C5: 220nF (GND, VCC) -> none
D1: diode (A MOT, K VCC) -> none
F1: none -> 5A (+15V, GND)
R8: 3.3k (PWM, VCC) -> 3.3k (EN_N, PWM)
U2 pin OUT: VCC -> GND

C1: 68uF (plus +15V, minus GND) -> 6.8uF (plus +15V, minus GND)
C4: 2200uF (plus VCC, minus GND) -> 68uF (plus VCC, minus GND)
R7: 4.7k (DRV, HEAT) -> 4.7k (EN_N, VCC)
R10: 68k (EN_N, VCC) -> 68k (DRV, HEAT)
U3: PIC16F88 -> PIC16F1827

# # # #

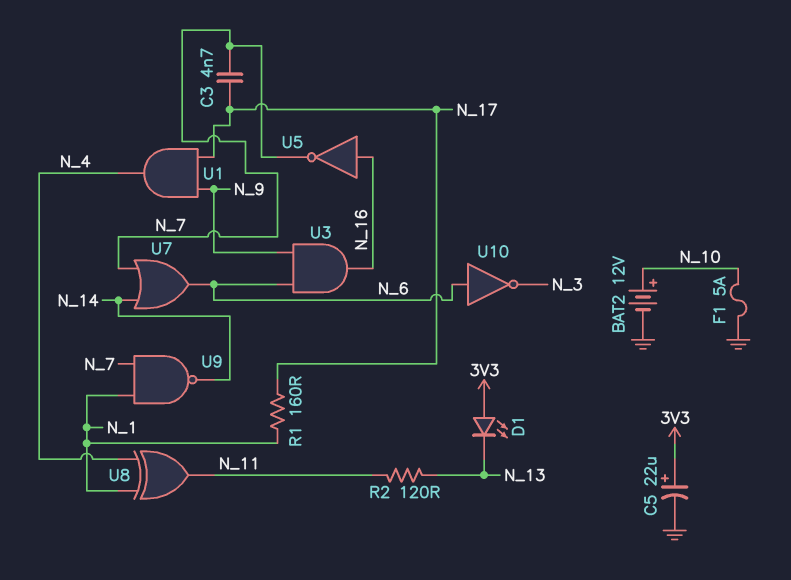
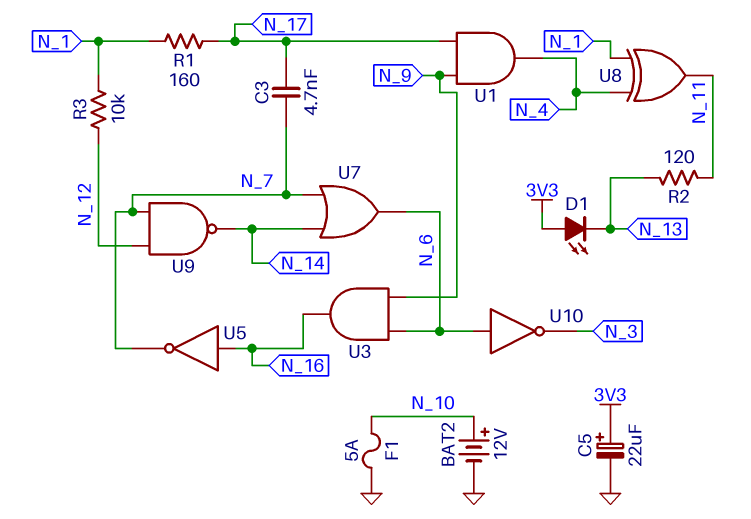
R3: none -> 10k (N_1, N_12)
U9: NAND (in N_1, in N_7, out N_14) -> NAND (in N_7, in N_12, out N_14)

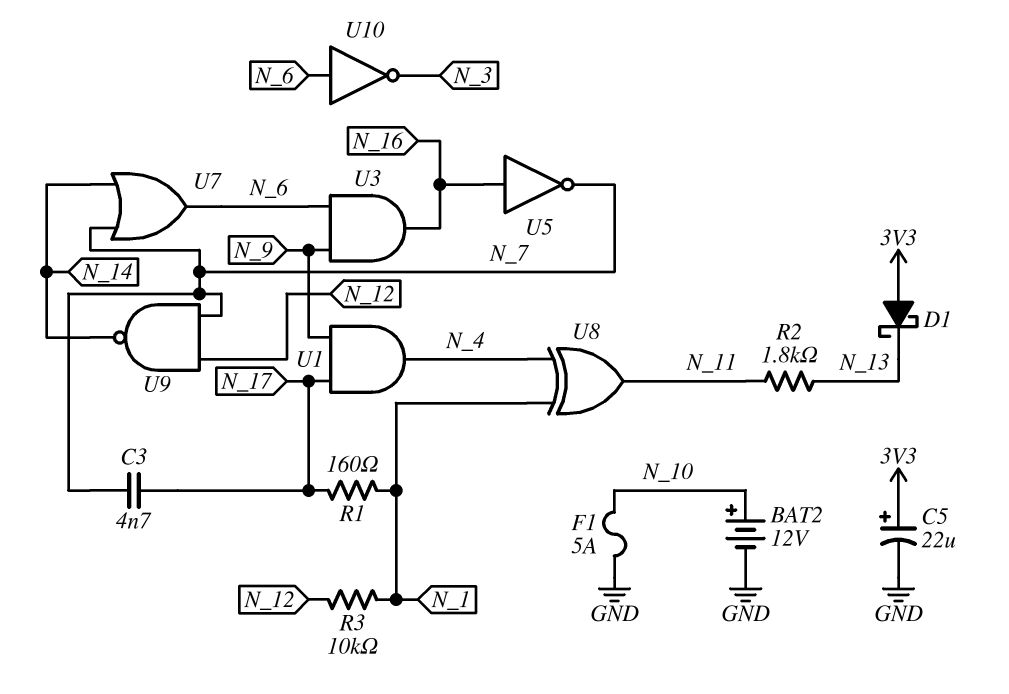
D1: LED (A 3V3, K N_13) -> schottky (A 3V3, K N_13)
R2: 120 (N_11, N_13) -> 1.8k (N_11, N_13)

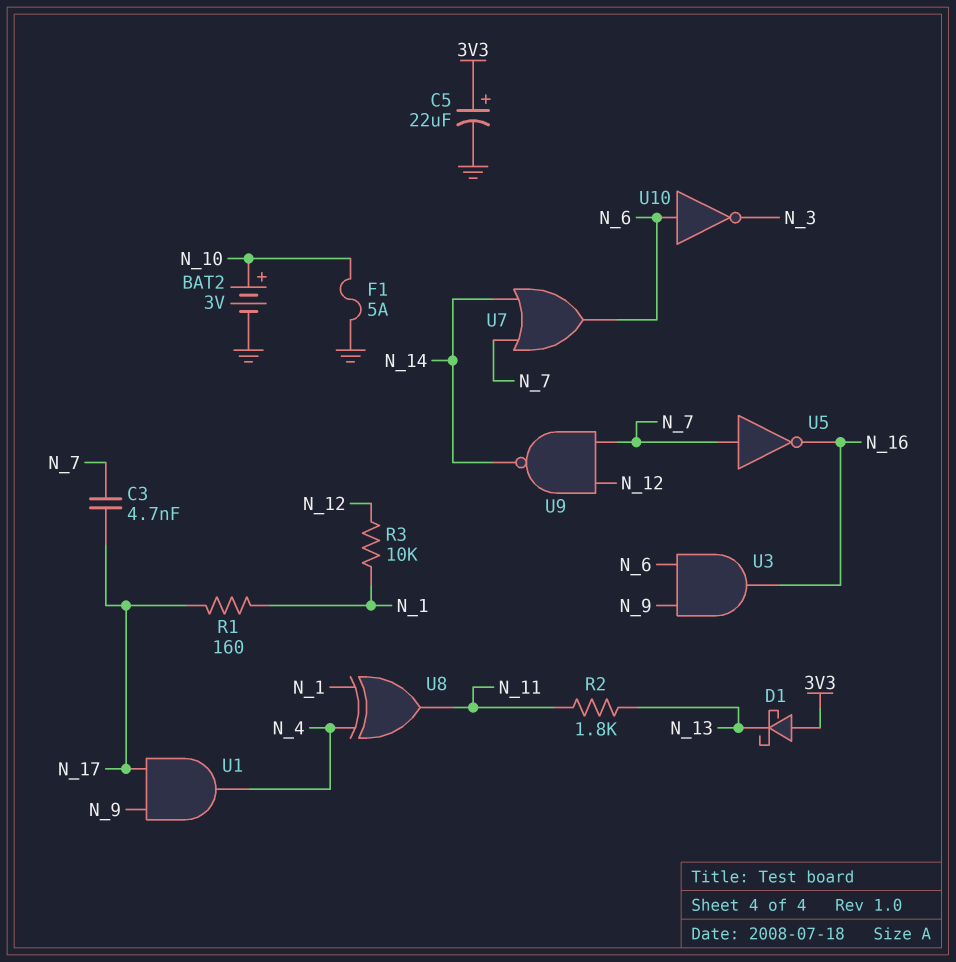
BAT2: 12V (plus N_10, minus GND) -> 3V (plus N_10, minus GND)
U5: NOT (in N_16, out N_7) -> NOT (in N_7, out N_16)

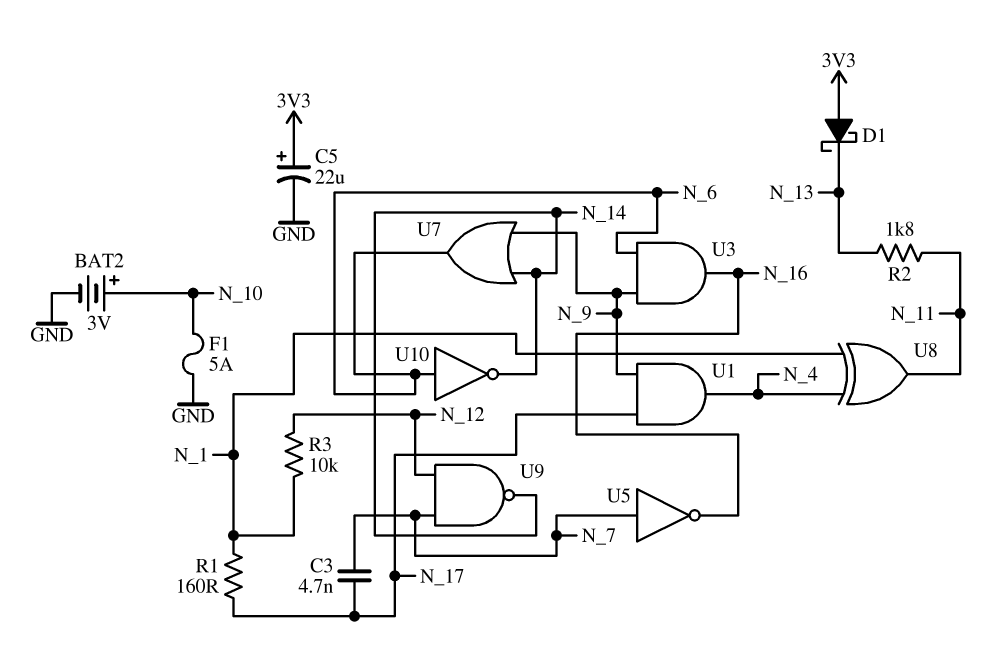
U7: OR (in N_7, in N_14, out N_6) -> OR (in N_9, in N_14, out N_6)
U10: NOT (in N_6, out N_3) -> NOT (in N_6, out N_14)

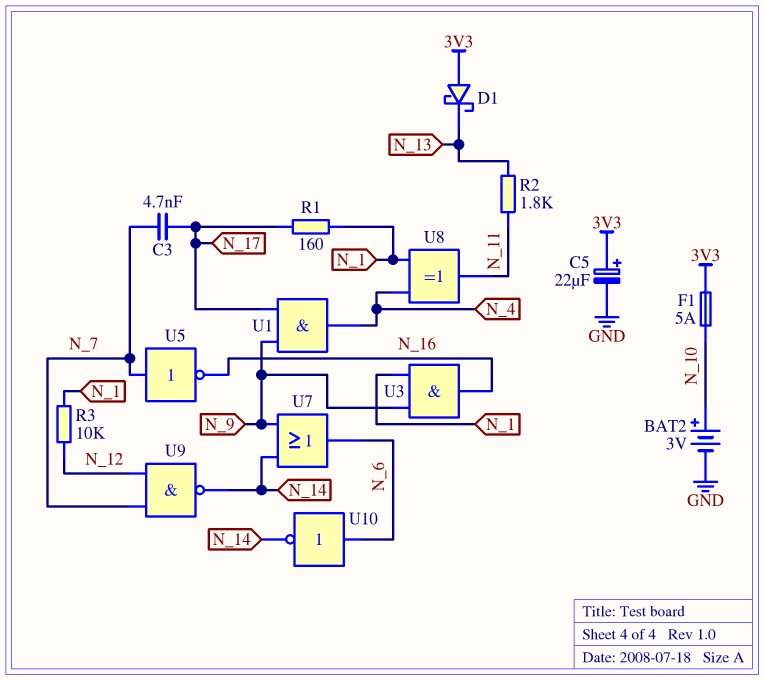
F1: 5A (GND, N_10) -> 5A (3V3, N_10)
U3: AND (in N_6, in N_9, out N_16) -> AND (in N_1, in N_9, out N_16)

# # # #

Problem statement —
Return exactly the lines above from the line that has "C5: 220nF (GND, VCC) -> none" through the line that has "U3: PIC16F88 -> PIC16F1827", inclusive, and nothing else.

Output below —
C5: 220nF (GND, VCC) -> none
D1: diode (A MOT, K VCC) -> none
F1: none -> 5A (+15V, GND)
R8: 3.3k (PWM, VCC) -> 3.3k (EN_N, PWM)
U2 pin OUT: VCC -> GND

C1: 68uF (plus +15V, minus GND) -> 6.8uF (plus +15V, minus GND)
C4: 2200uF (plus VCC, minus GND) -> 68uF (plus VCC, minus GND)
R7: 4.7k (DRV, HEAT) -> 4.7k (EN_N, VCC)
R10: 68k (EN_N, VCC) -> 68k (DRV, HEAT)
U3: PIC16F88 -> PIC16F1827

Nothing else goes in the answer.